• [WHAT YOU NEED TO DO] The goal is an unaltered copy of the records below, minus any images.

§

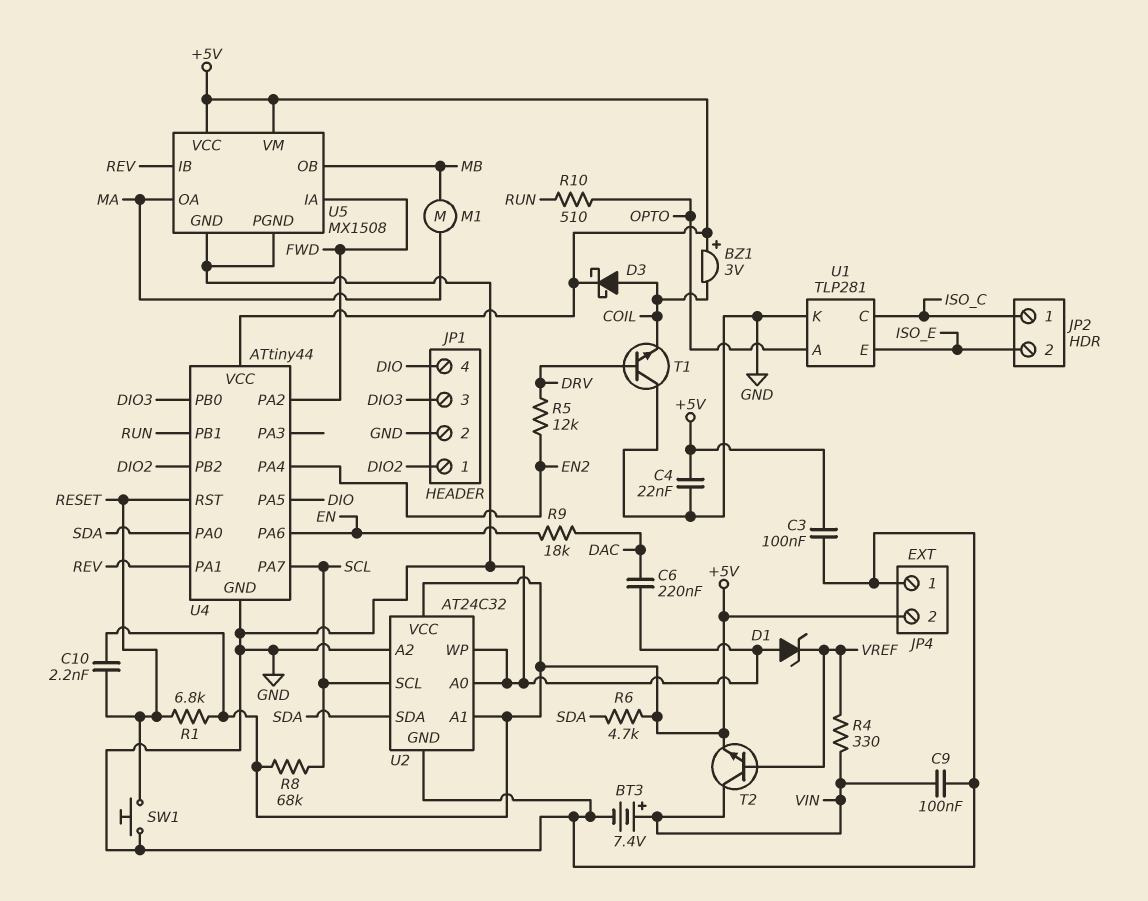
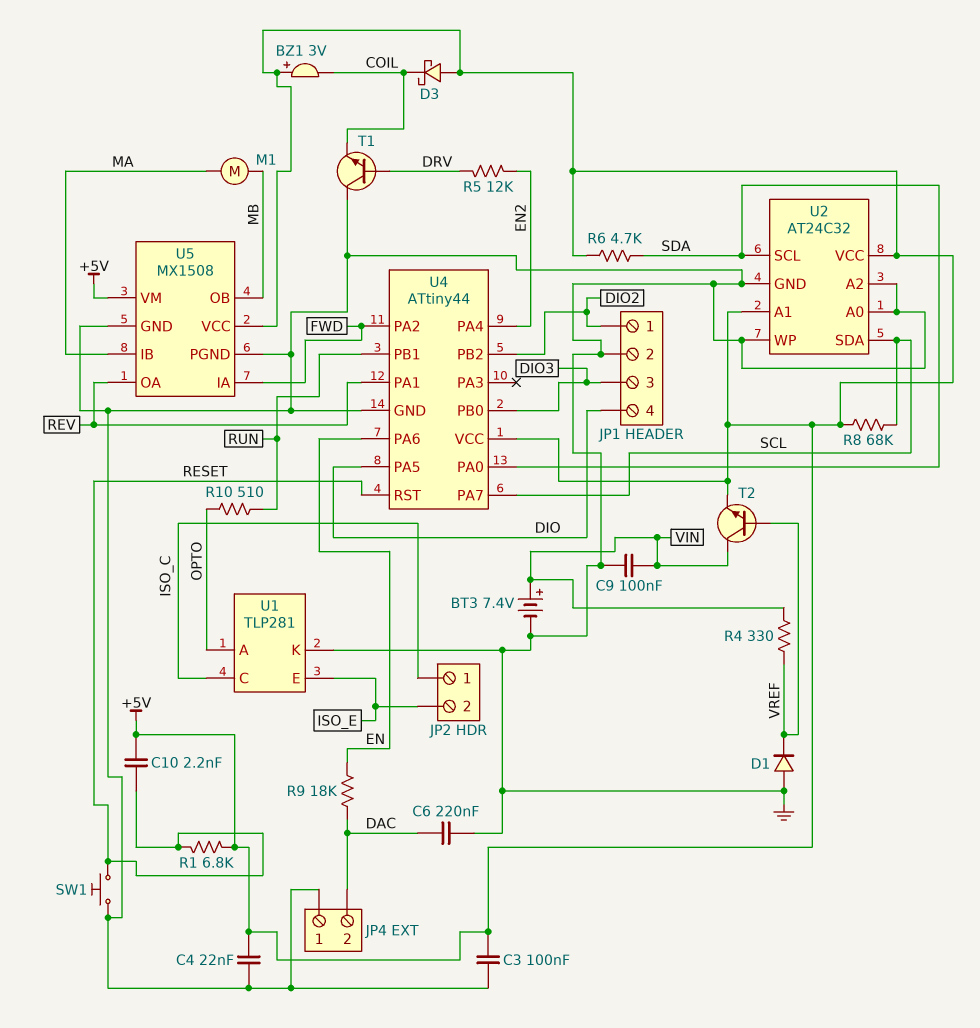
D1: zener (A GND, K VREF) -> diode (A GND, K VREF)
D3: schottky (A COIL, K +5V) -> schottky (A +5V, K COIL)
JP4 pin 2: +5V -> DAC
U2 pin SCL: SCL -> SDA
U2 pin SDA: SDA -> SCL
U5 pin IB: REV -> MA
U5 pin OA: MA -> REV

§

• [WRITTEN REPLY]
D1: zener (A GND, K VREF) -> diode (A GND, K VREF)
D3: schottky (A COIL, K +5V) -> schottky (A +5V, K COIL)
JP4 pin 2: +5V -> DAC
U2 pin SCL: SCL -> SDA
U2 pin SDA: SDA -> SCL
U5 pin IB: REV -> MA
U5 pin OA: MA -> REV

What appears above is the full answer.